### Dataset excerpts
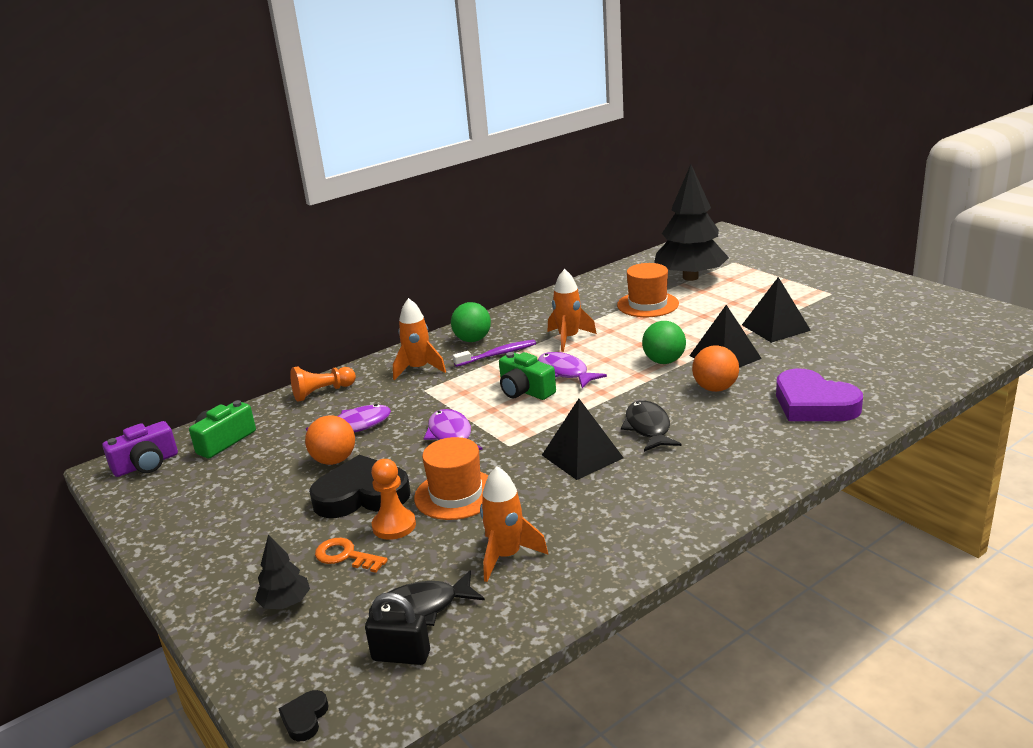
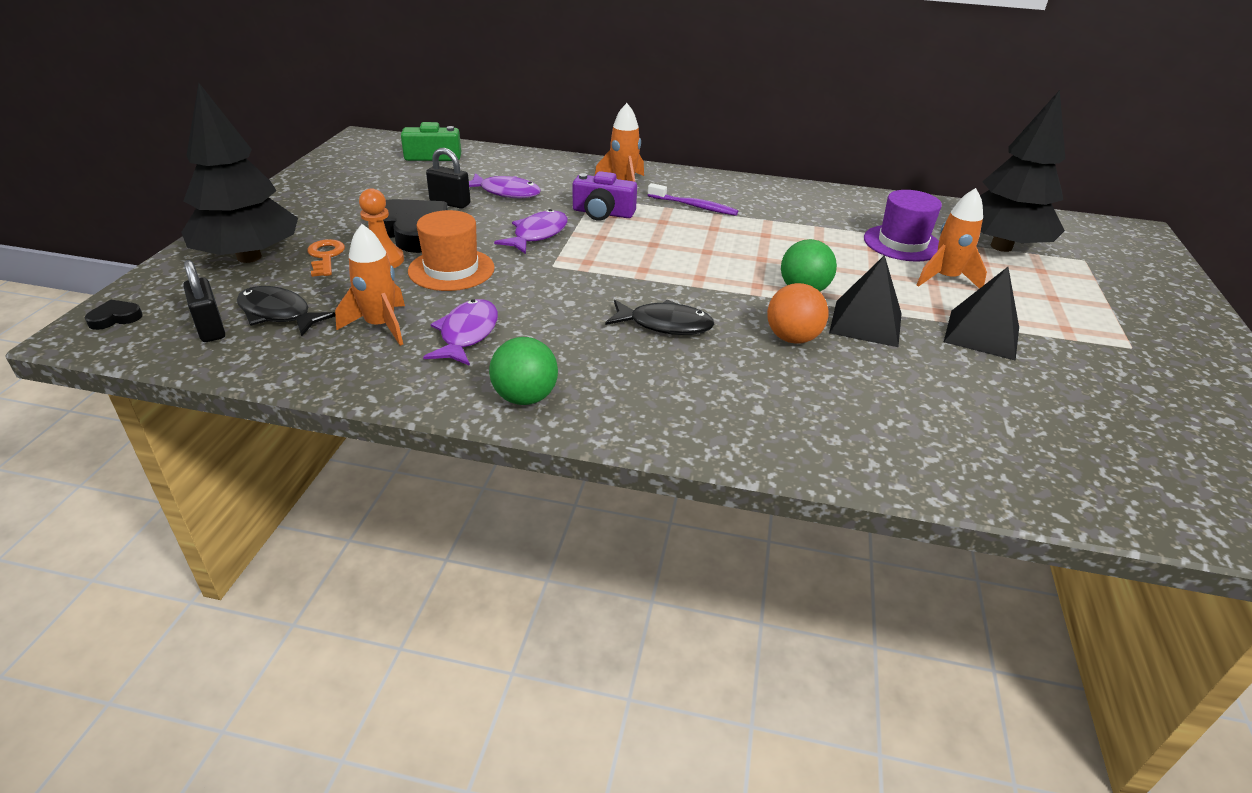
camera: 45 degrees right, 10 degrees up
(146, 464) = (379, 145): purple camera -> purple camera (603, 213)
(285, 603) = (249, 257): black tree -> black tree, size x2.25
(322, 392) = (540, 162): orange pawn -> none
(334, 460) = (450, 203): orange ball -> black padlock
(472, 340) = (703, 187): green ball -> green ball (525, 397)
(525, 391) = (650, 240): green camera -> none
(565, 372) = (708, 247): purple fish -> purple fish (467, 334)
(568, 338) = (771, 227): orange rocket -> orange rocket (945, 279)
(582, 456) = (574, 307): black pyramid -> none
(647, 304) = (902, 243): orange hat -> purple hat
(648, 428) = (665, 325): black fish -> black fish turned 60 degrees clockwise
(813, 404) = (848, 415): purple heart -> none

### EXERCISE DETAILS
A count is needed of the lines in this data that contain "purple"; give the number and no other text.

### REPLY TO THE EXERCISE
4